Problem requirements: Track down every line below that holds "traffic" and copy it.

Source material:

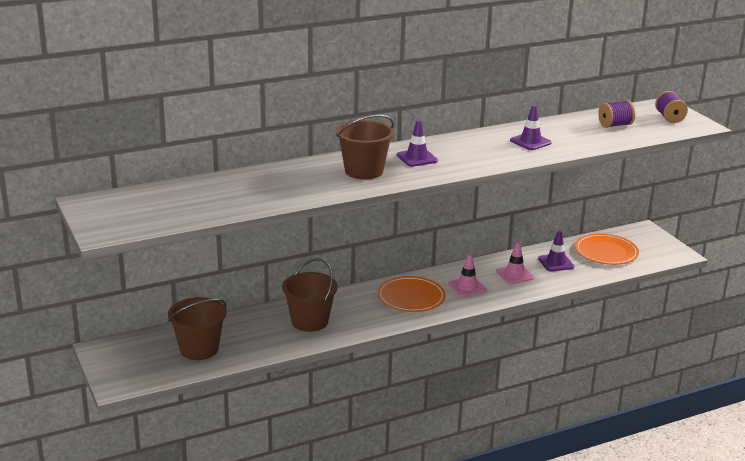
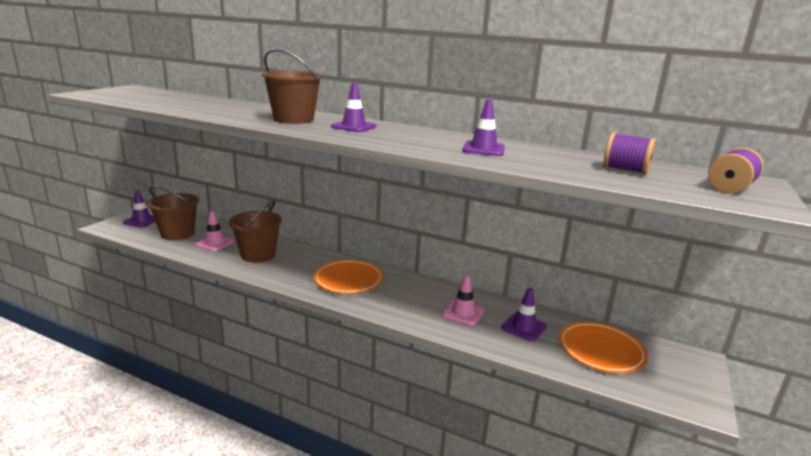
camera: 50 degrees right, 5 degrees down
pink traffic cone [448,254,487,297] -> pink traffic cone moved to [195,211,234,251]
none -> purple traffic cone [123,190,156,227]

--

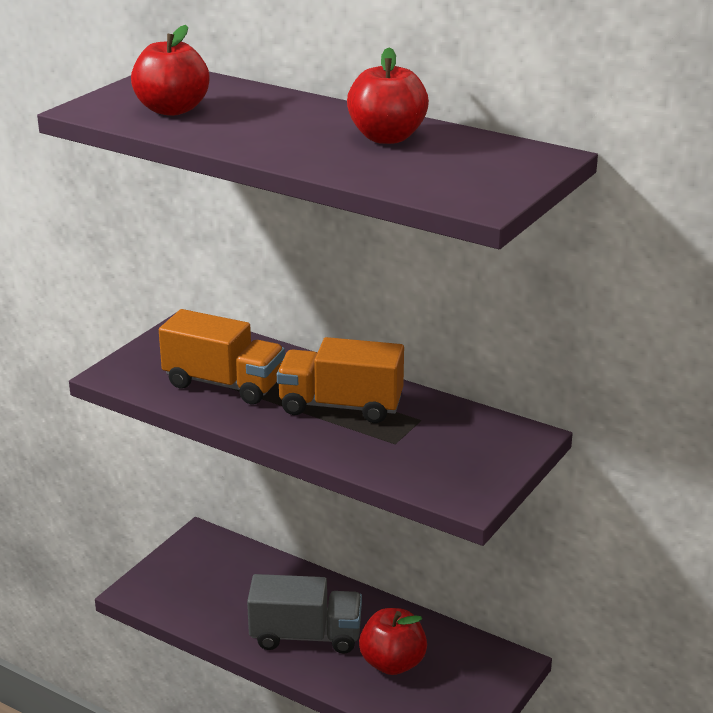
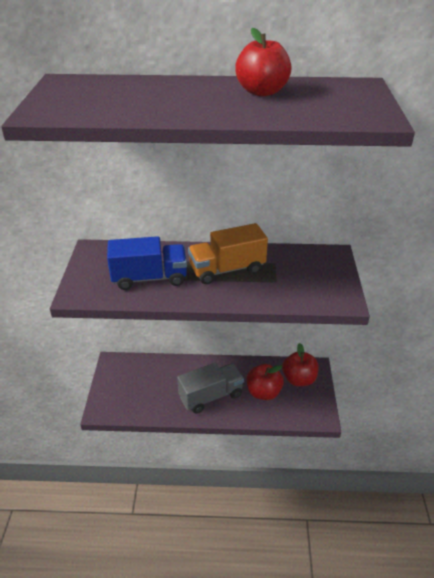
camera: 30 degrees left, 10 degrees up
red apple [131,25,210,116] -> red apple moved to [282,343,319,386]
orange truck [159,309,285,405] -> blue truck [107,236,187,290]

Exercise result:
pink traffic cone [448,254,487,297] -> pink traffic cone moved to [195,211,234,251]
none -> purple traffic cone [123,190,156,227]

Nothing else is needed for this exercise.